» Exercise goal:
The result should be every line in the material below containing the string "traffic".

» Information shown:
┌──
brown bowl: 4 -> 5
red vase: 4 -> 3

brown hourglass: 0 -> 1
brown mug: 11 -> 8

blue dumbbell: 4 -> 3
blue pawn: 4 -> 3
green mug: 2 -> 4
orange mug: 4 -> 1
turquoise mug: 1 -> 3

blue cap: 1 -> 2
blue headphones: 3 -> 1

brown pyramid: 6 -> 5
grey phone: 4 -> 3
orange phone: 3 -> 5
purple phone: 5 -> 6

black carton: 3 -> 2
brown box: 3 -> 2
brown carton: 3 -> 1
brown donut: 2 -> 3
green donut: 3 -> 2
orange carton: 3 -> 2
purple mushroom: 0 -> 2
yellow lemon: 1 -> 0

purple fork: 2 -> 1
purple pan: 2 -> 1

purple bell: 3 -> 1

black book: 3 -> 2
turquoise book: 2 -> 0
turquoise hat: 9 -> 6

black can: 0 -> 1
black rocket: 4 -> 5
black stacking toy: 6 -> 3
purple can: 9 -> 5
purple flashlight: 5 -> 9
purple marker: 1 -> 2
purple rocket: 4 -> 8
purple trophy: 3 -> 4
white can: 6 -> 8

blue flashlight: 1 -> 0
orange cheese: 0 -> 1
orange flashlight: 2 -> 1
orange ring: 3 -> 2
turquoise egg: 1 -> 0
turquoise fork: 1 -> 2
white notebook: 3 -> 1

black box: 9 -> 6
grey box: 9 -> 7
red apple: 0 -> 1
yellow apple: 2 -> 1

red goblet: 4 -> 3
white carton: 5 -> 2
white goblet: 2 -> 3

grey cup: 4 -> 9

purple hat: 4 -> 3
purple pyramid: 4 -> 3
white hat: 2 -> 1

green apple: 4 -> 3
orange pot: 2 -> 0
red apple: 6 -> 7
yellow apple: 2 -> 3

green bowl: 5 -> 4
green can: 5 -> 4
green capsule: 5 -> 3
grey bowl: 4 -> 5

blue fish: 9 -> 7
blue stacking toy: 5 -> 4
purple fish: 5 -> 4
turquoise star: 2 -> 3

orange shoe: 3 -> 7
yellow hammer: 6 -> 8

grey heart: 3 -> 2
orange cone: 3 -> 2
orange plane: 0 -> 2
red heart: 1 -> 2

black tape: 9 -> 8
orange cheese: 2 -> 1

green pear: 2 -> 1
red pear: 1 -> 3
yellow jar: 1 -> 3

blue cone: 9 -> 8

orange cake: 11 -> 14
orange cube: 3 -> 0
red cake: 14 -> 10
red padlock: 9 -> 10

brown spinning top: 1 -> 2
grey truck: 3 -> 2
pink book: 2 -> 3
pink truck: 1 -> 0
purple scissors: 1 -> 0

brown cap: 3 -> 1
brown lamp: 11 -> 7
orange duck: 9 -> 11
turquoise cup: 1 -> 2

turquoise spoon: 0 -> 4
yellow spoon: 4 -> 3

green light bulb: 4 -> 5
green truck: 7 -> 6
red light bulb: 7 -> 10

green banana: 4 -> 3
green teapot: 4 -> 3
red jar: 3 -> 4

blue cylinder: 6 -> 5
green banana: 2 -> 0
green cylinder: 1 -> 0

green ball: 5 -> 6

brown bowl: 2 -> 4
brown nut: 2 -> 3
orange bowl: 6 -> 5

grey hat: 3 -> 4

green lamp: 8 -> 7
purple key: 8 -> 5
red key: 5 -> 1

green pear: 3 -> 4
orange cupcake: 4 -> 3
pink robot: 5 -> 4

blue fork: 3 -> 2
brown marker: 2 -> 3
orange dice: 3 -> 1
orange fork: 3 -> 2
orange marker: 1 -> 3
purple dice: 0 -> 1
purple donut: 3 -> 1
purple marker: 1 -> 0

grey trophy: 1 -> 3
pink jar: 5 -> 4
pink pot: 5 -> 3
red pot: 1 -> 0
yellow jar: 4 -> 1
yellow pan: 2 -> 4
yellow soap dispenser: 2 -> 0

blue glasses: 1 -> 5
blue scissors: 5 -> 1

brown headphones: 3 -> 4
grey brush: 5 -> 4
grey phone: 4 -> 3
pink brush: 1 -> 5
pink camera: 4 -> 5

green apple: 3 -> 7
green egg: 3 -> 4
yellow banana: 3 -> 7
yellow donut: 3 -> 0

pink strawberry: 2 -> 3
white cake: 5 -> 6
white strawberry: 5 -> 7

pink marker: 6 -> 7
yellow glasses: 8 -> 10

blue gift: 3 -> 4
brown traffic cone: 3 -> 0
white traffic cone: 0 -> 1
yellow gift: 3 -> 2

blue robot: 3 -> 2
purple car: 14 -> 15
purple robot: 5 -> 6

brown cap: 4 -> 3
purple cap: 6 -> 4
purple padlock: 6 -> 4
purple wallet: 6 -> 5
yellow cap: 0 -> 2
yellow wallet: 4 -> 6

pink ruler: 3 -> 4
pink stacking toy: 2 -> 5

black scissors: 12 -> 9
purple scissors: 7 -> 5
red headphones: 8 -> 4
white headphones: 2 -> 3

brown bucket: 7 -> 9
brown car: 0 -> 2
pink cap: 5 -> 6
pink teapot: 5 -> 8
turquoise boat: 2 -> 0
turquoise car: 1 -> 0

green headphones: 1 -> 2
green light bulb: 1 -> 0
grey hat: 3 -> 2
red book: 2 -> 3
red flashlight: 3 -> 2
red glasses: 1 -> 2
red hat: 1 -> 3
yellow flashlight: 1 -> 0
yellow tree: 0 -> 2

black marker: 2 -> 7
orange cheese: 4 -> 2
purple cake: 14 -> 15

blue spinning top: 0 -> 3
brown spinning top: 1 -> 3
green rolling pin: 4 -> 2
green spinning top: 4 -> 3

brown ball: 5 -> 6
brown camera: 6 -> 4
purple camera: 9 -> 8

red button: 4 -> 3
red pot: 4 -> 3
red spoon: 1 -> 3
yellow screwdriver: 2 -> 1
└──
» Worked solution:
brown traffic cone: 3 -> 0
white traffic cone: 0 -> 1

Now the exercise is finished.